Before-and-after object listings
· · · ·

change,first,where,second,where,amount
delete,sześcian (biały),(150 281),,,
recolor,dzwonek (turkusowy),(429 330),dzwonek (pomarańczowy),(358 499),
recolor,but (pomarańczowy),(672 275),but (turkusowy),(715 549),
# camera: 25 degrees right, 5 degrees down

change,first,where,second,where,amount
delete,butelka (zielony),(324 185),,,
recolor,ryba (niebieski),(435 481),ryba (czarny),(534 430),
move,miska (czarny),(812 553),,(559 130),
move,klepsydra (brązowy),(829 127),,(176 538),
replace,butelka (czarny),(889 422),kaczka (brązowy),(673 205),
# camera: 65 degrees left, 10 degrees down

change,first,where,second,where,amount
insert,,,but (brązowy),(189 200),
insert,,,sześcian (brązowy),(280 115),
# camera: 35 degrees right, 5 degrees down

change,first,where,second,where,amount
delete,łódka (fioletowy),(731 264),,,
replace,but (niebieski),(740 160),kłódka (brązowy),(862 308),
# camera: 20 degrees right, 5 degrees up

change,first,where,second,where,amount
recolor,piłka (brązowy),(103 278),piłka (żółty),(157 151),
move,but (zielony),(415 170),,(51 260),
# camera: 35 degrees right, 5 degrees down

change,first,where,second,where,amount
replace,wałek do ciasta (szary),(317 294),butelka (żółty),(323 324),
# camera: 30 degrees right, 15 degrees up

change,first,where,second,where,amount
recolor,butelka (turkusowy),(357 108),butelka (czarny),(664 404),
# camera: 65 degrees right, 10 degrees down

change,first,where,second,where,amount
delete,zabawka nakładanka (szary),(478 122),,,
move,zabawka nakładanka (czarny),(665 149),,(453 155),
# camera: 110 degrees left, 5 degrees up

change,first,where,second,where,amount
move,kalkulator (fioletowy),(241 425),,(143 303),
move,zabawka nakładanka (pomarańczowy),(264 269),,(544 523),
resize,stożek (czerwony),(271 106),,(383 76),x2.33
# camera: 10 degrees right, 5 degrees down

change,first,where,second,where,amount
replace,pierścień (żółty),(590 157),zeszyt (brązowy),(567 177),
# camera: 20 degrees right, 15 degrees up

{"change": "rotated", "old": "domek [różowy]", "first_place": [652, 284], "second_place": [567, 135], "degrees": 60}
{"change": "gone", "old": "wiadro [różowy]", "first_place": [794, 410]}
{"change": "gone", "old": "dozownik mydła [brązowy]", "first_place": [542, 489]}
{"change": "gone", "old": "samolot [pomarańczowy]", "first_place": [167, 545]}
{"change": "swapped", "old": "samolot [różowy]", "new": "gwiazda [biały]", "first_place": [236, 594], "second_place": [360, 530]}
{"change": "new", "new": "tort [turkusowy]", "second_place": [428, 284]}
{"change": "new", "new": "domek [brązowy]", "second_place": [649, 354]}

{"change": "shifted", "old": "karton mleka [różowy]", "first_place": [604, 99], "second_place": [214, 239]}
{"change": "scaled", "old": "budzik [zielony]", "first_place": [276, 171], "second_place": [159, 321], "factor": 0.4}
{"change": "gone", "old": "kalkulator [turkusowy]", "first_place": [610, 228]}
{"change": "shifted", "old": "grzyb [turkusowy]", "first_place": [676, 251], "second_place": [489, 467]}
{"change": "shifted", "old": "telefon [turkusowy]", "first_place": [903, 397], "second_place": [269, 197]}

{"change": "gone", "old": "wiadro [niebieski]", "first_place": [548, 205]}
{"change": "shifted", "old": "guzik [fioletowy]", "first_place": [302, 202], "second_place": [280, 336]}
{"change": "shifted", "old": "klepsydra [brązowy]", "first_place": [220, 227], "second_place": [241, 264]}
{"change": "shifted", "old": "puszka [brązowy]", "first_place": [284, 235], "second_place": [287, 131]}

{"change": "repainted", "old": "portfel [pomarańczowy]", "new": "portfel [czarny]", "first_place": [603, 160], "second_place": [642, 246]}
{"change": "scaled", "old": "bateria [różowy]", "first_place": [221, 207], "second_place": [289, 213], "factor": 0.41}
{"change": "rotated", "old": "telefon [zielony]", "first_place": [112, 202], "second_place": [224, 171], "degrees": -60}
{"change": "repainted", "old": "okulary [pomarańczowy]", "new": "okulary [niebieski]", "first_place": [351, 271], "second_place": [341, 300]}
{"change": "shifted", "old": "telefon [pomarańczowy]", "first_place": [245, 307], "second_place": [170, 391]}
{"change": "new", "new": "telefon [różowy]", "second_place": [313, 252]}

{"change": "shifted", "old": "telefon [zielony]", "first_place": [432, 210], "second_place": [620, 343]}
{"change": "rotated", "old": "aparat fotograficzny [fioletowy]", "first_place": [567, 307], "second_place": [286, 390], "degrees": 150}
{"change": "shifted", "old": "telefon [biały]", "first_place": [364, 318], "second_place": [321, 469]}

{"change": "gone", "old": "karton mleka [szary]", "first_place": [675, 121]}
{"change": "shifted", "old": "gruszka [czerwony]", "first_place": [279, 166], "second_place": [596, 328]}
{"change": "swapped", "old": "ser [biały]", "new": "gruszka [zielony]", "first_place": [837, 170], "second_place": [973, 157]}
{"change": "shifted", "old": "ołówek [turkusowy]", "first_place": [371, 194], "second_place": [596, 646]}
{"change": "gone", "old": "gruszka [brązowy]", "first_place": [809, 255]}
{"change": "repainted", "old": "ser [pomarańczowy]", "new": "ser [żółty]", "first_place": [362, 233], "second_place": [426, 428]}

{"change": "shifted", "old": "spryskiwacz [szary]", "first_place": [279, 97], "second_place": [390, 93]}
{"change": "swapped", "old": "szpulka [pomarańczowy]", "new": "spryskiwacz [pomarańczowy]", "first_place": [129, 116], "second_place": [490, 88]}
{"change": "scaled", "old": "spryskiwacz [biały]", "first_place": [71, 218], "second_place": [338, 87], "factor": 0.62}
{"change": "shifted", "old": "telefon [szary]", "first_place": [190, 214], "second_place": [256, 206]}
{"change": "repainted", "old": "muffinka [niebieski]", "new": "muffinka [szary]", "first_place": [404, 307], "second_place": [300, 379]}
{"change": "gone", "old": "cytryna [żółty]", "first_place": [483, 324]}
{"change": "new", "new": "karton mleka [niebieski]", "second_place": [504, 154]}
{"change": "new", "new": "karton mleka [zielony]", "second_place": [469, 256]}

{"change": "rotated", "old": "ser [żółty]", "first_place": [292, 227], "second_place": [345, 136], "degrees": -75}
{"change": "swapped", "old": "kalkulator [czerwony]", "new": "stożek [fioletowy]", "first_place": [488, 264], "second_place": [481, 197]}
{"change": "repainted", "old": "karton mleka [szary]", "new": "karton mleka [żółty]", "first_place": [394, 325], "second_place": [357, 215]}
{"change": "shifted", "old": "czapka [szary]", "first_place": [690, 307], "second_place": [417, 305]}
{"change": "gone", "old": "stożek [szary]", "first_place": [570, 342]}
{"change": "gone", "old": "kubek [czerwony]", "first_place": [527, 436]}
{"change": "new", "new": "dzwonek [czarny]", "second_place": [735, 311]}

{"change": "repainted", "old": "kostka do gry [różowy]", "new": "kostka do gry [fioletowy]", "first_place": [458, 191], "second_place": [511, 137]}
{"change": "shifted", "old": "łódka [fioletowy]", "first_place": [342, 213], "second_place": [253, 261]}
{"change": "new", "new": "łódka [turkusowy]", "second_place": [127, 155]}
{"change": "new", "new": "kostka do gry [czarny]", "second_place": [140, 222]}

· · · ·

Task prompt: Copy each line of the records containing the string "samolot".

Problem solution:
{"change": "gone", "old": "samolot [pomarańczowy]", "first_place": [167, 545]}
{"change": "swapped", "old": "samolot [różowy]", "new": "gwiazda [biały]", "first_place": [236, 594], "second_place": [360, 530]}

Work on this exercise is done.